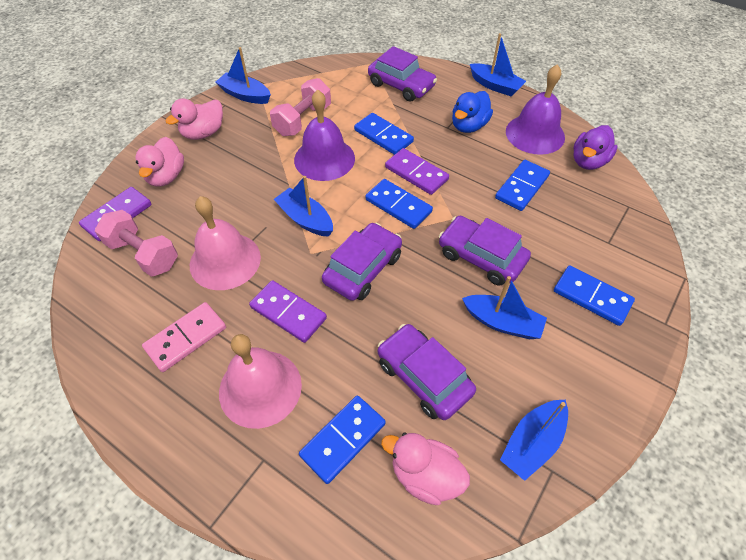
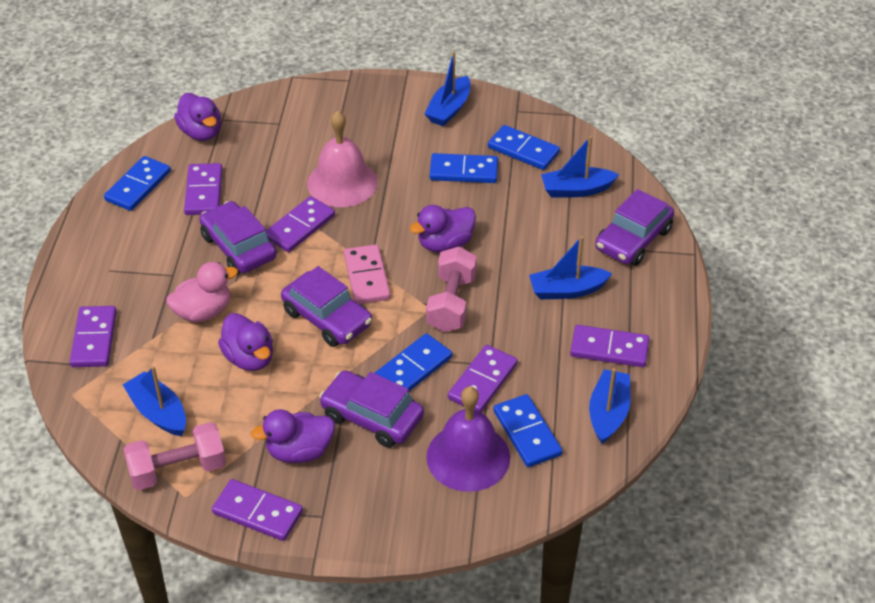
blue duck: 1 -> 0
pink bell: 2 -> 1
pink duck: 3 -> 1
purple bell: 2 -> 1
purple domino: 3 -> 6
purple duck: 1 -> 4

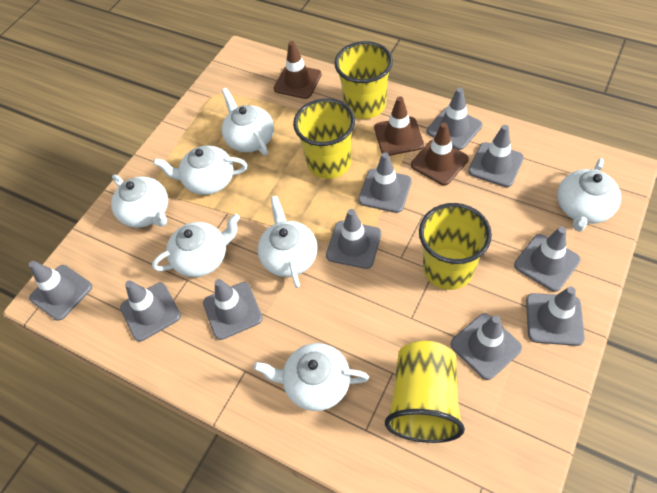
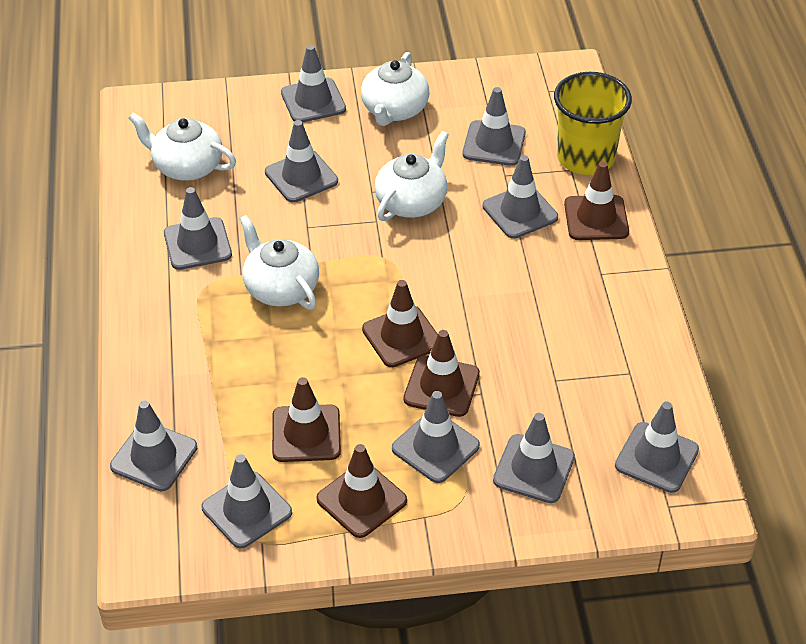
brown traffic cone: 3 -> 5
white teapot: 7 -> 4
yellow cup: 4 -> 1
+--
▸ **Task to carry out**:
All of the entries above should be duplicated exactly, except for the pictures.

▸ **Answer space**:
blue duck: 1 -> 0
pink bell: 2 -> 1
pink duck: 3 -> 1
purple bell: 2 -> 1
purple domino: 3 -> 6
purple duck: 1 -> 4

brown traffic cone: 3 -> 5
white teapot: 7 -> 4
yellow cup: 4 -> 1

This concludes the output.